Directions for this task
State the number of lines in the records underneath where the word "none" turns up, and say nothing else.

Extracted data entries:
■ ■ ■ ■ ■ ■ ■

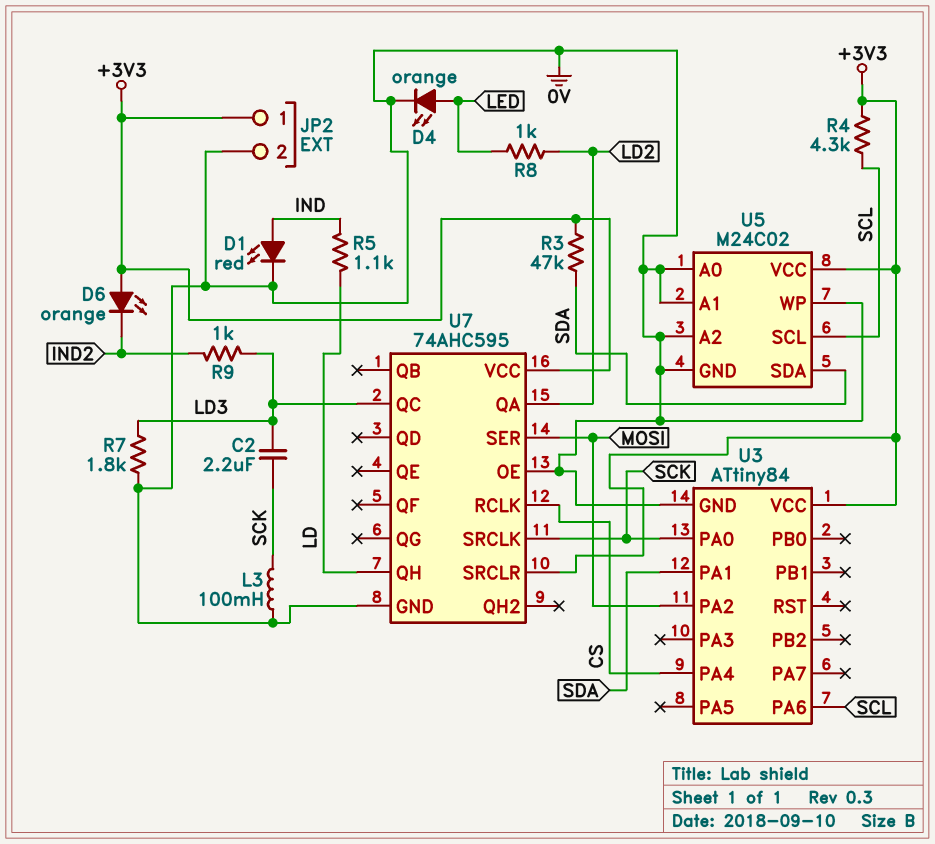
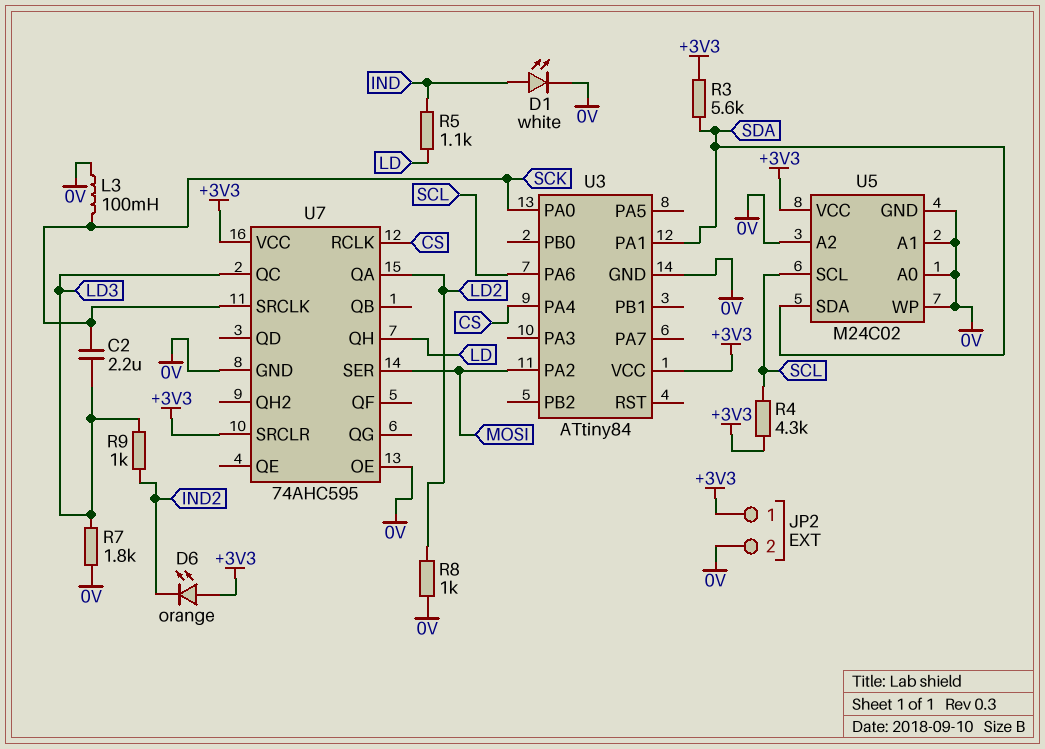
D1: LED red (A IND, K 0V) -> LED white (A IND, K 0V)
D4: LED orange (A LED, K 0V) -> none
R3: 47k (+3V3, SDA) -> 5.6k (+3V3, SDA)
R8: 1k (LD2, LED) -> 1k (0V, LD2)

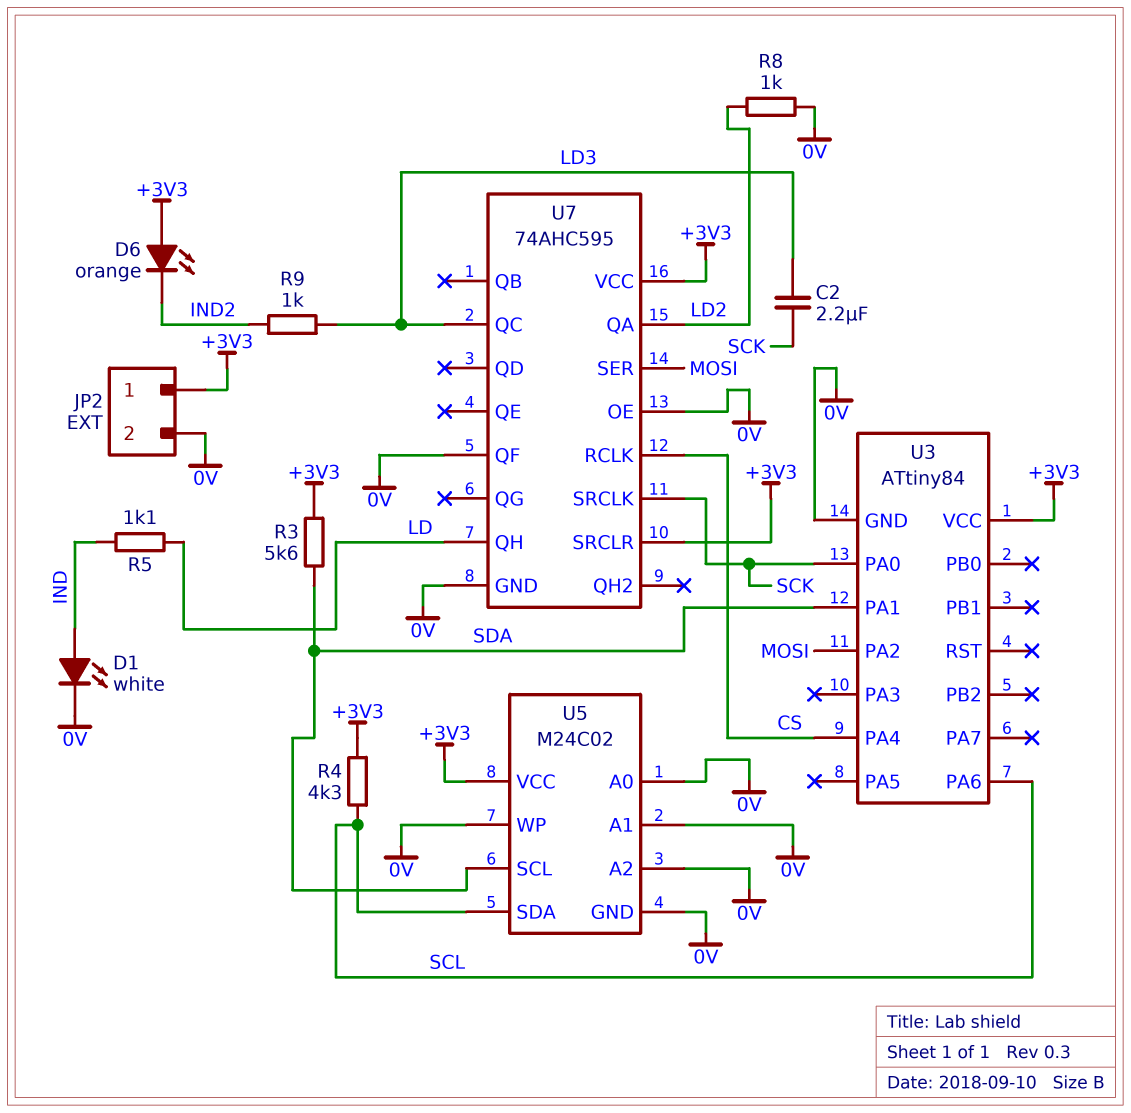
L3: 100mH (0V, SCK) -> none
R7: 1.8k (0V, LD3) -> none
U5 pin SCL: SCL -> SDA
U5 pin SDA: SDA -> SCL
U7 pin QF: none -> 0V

■ ■ ■ ■ ■ ■ ■

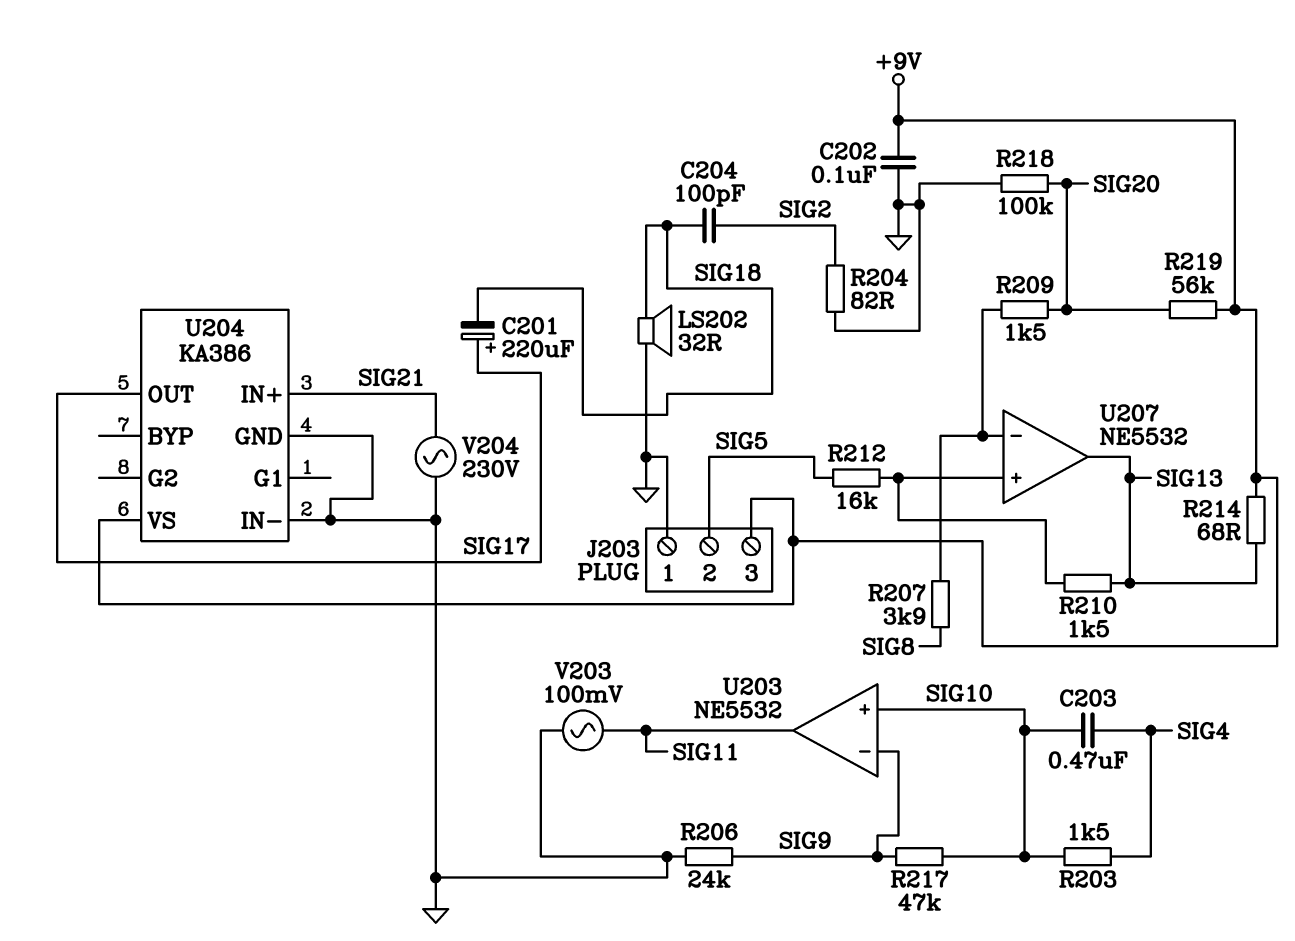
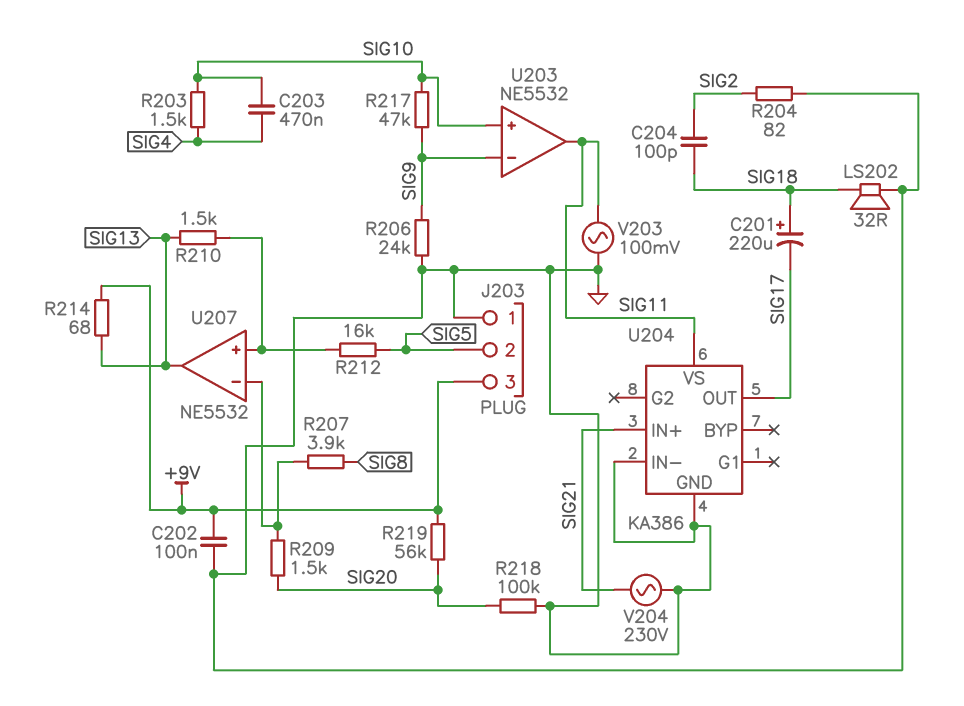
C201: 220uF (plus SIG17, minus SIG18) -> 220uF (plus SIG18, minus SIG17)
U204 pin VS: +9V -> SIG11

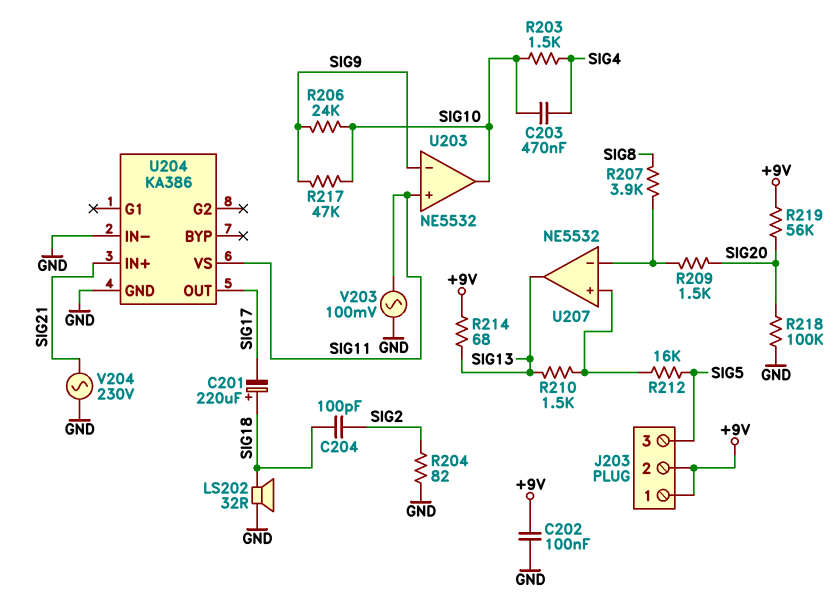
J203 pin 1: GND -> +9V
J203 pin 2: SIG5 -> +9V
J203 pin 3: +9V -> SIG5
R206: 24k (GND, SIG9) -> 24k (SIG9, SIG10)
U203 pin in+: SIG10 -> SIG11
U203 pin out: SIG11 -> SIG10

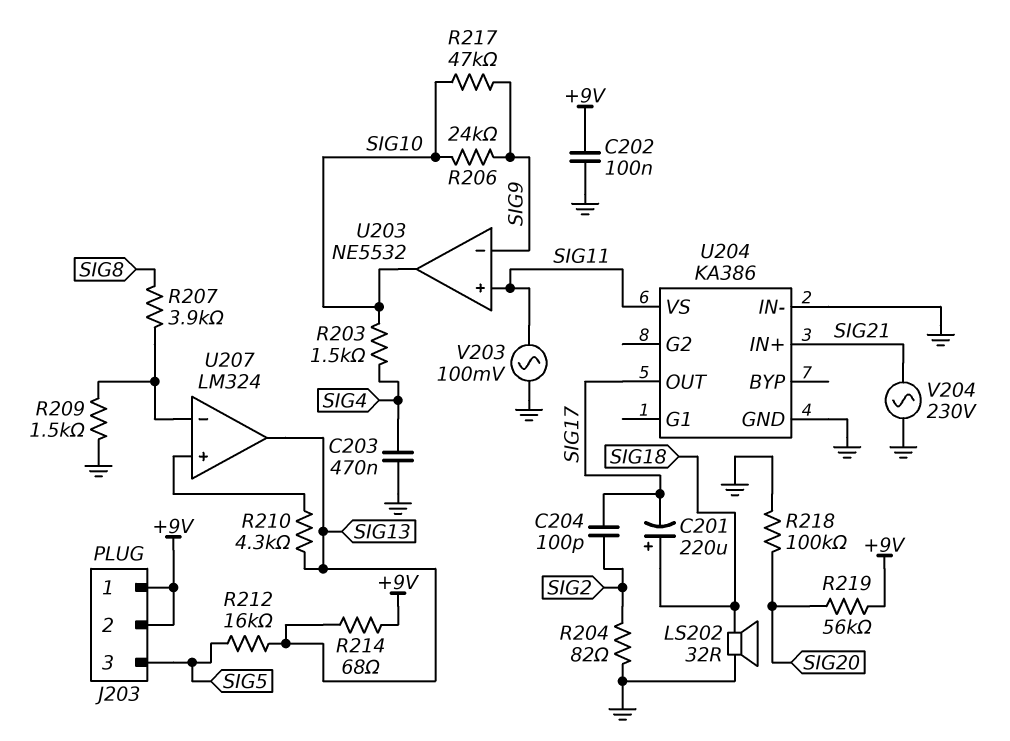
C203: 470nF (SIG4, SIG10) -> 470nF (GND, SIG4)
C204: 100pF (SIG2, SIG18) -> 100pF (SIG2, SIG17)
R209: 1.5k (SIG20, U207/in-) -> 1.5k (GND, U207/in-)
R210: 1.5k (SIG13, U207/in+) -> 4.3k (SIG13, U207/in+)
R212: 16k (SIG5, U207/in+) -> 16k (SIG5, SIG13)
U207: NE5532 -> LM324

■ ■ ■ ■ ■ ■ ■

Result for this exercise
4